---------- Exercise material

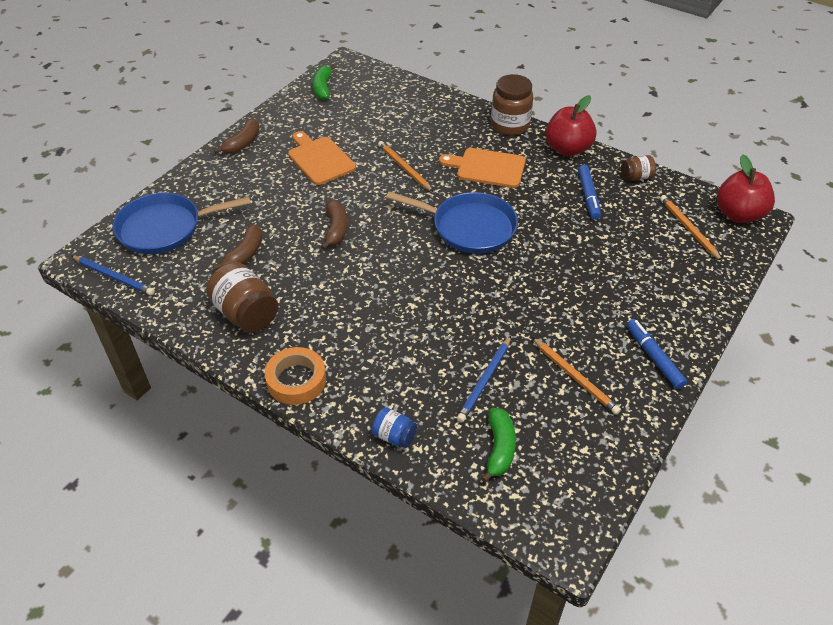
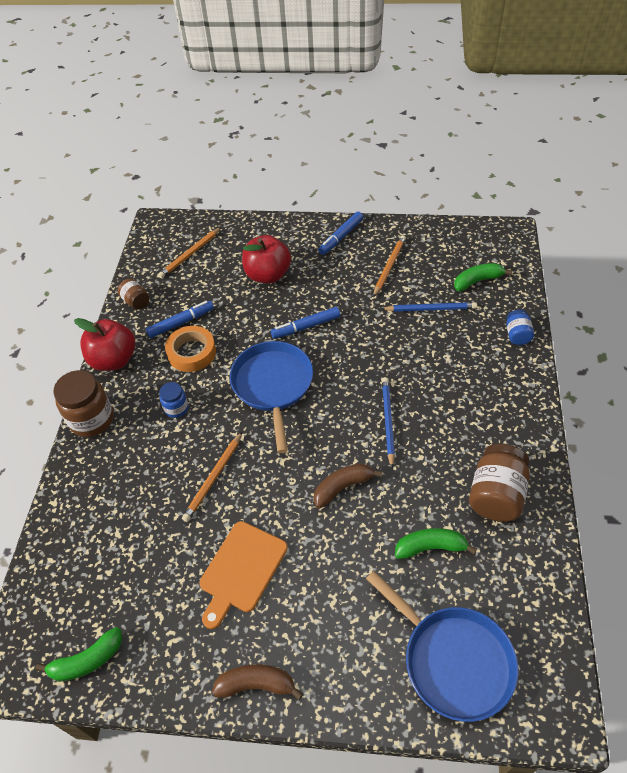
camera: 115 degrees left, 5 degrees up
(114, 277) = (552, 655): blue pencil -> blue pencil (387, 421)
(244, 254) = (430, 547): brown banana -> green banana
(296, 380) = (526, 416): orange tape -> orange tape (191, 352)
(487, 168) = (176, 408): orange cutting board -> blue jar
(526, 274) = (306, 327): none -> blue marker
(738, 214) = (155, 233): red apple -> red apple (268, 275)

--------------------
---------- Exercise material

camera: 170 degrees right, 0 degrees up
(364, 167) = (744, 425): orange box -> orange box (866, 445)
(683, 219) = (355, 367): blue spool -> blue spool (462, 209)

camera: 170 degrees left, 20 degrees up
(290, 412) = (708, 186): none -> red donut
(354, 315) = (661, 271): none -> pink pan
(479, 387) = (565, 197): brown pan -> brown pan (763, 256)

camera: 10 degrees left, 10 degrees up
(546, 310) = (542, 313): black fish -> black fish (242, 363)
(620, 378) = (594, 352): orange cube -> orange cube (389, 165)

--------------------

■ What to work on
For this exercise, find all lines in the records containing the word "none" and copy them.

■ Written response
(526, 274) = (306, 327): none -> blue marker
(290, 412) = (708, 186): none -> red donut
(354, 315) = (661, 271): none -> pink pan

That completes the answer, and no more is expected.